### Information supplied ###

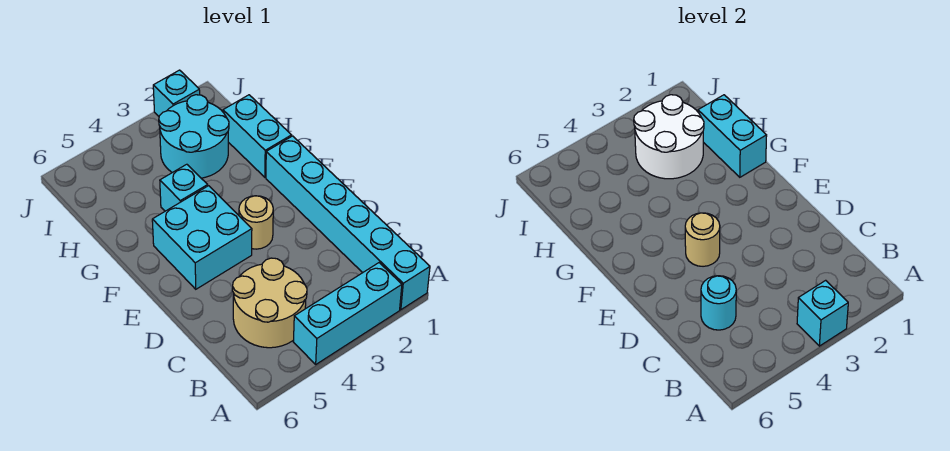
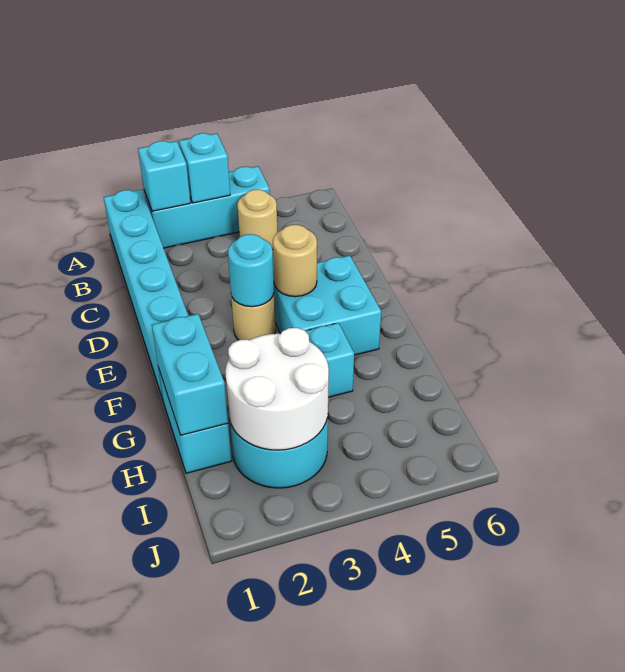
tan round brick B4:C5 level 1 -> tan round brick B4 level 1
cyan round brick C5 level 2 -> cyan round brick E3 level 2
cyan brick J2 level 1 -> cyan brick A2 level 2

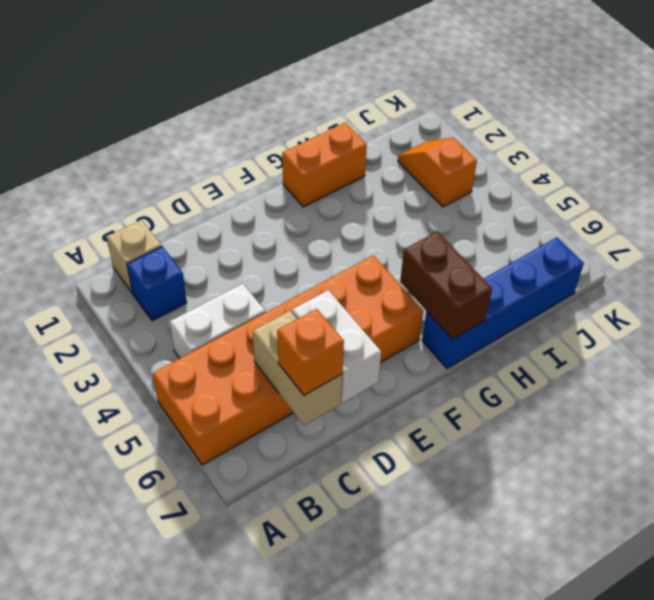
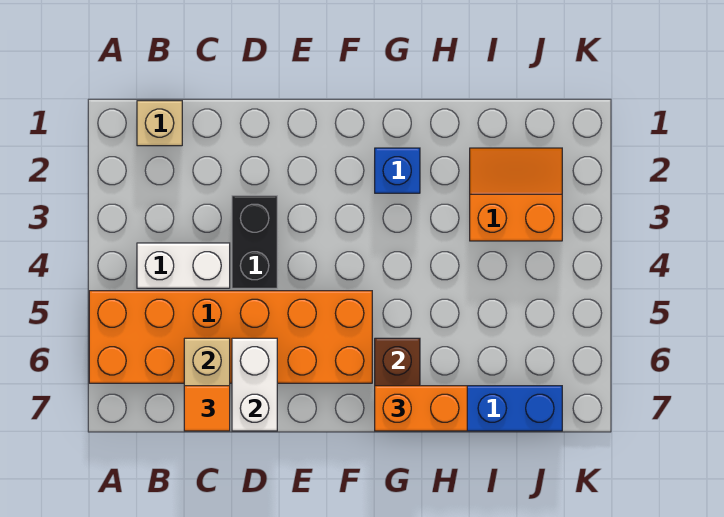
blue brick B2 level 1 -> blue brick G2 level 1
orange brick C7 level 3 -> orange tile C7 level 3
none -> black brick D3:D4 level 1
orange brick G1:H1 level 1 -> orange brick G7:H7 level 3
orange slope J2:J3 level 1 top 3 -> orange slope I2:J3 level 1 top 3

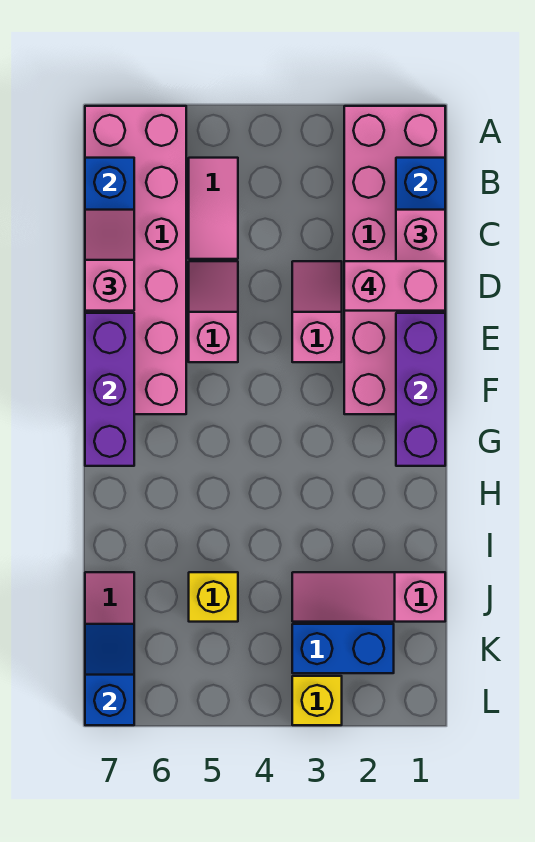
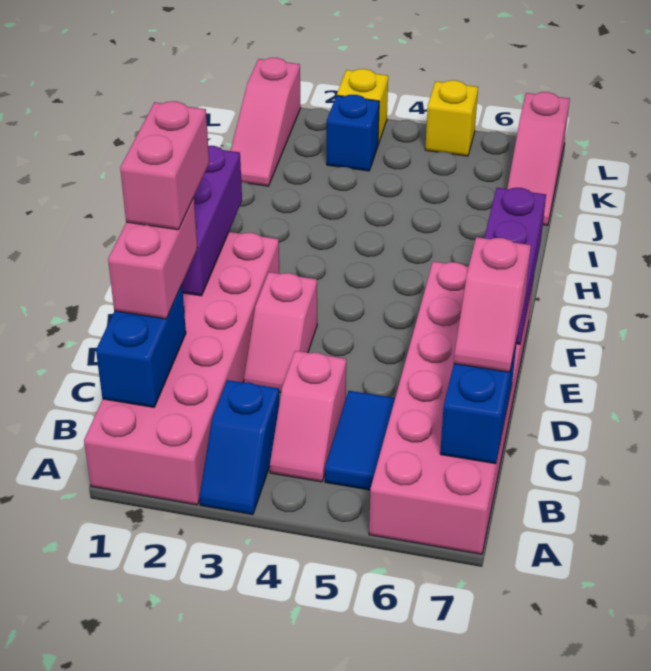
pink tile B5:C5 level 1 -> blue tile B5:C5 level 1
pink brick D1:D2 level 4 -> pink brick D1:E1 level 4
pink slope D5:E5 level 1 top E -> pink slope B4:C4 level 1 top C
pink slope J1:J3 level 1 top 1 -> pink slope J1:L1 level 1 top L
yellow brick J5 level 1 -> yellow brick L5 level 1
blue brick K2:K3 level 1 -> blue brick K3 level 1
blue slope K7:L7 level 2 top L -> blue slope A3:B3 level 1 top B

###
### Information supplied ###

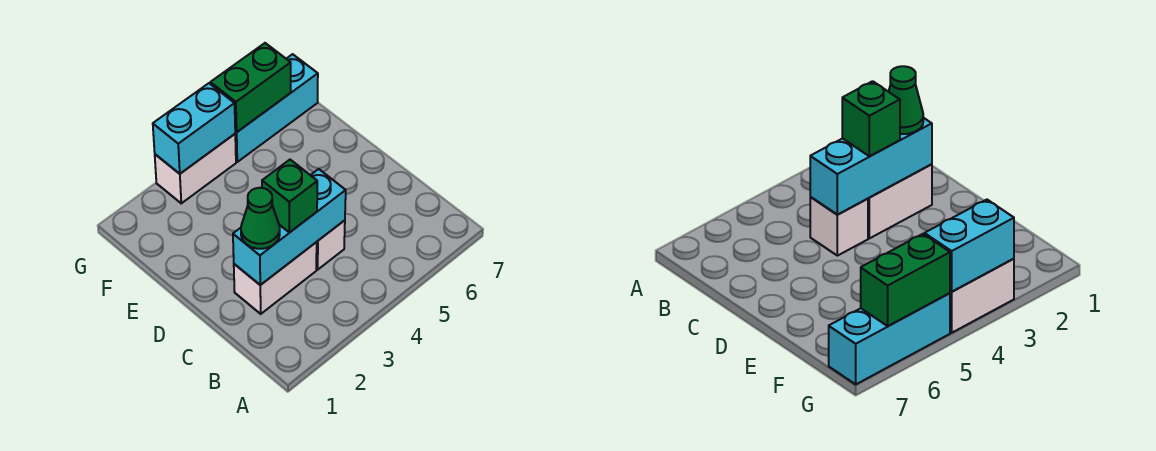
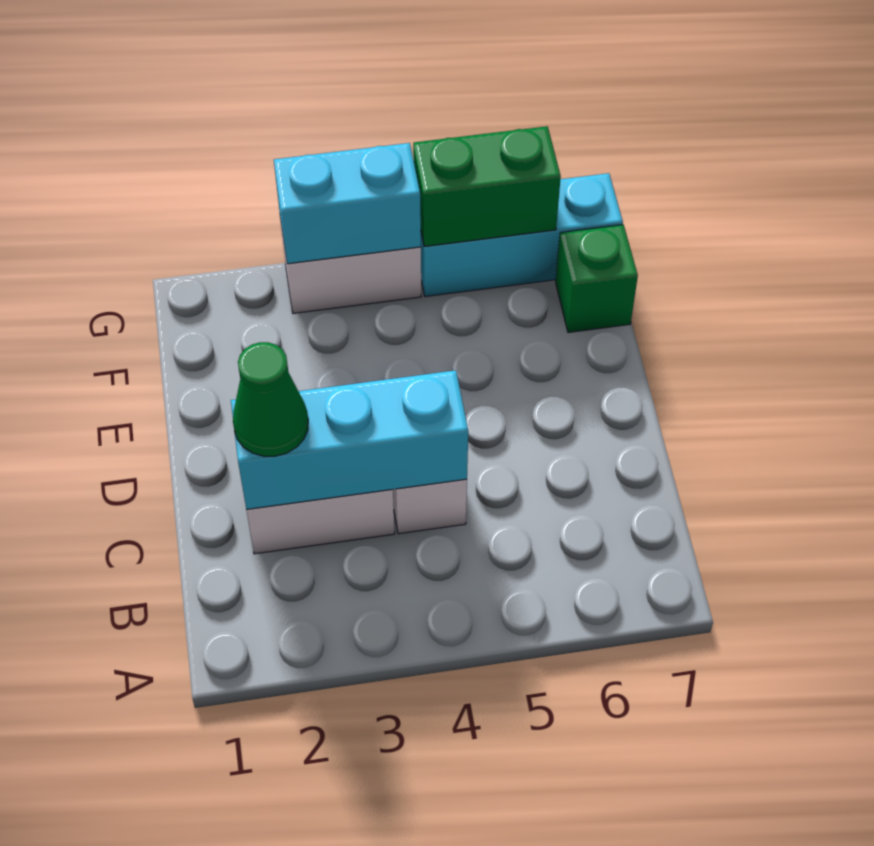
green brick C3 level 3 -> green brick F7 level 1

###

In the data above, take the line with "cyan brick J2", the line with "blue slope K7:L7", and every line between, and set them down exactly without pictures.

• Exercise result:
cyan brick J2 level 1 -> cyan brick A2 level 2

blue brick B2 level 1 -> blue brick G2 level 1
orange brick C7 level 3 -> orange tile C7 level 3
none -> black brick D3:D4 level 1
orange brick G1:H1 level 1 -> orange brick G7:H7 level 3
orange slope J2:J3 level 1 top 3 -> orange slope I2:J3 level 1 top 3

pink tile B5:C5 level 1 -> blue tile B5:C5 level 1
pink brick D1:D2 level 4 -> pink brick D1:E1 level 4
pink slope D5:E5 level 1 top E -> pink slope B4:C4 level 1 top C
pink slope J1:J3 level 1 top 1 -> pink slope J1:L1 level 1 top L
yellow brick J5 level 1 -> yellow brick L5 level 1
blue brick K2:K3 level 1 -> blue brick K3 level 1
blue slope K7:L7 level 2 top L -> blue slope A3:B3 level 1 top B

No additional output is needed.